Recorded data
---

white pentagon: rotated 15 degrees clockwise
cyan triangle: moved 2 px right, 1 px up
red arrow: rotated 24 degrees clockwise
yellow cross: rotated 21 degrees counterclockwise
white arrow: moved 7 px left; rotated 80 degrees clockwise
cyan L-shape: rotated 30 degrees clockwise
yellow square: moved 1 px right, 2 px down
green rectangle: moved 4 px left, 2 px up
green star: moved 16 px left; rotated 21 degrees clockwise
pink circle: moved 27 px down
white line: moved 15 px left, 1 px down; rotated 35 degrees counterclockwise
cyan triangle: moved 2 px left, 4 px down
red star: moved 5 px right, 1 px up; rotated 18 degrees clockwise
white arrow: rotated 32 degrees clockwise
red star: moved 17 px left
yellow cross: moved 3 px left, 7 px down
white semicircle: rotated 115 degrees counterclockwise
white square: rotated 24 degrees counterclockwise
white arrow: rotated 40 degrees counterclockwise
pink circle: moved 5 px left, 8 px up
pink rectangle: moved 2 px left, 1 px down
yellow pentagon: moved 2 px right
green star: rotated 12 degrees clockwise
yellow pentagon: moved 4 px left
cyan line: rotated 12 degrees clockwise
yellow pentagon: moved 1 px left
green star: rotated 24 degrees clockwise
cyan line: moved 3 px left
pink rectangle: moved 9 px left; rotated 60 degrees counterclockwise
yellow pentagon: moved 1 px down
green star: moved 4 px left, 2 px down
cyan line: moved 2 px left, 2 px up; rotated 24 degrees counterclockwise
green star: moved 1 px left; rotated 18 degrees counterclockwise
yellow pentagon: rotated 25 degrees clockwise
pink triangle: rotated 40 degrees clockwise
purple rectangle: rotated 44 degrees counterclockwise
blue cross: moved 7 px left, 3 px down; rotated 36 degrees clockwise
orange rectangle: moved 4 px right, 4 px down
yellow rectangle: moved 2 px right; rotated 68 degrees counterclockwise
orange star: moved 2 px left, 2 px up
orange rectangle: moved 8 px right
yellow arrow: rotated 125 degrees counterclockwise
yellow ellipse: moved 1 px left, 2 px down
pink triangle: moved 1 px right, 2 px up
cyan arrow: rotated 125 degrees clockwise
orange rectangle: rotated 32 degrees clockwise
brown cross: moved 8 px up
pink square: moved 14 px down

---

• WHAT IS REQUIRED
Show each line of the data above that contains the string "white", treating case as significant.

• ANSWER
white pentagon: rotated 15 degrees clockwise
white arrow: moved 7 px left; rotated 80 degrees clockwise
white line: moved 15 px left, 1 px down; rotated 35 degrees counterclockwise
white arrow: rotated 32 degrees clockwise
white semicircle: rotated 115 degrees counterclockwise
white square: rotated 24 degrees counterclockwise
white arrow: rotated 40 degrees counterclockwise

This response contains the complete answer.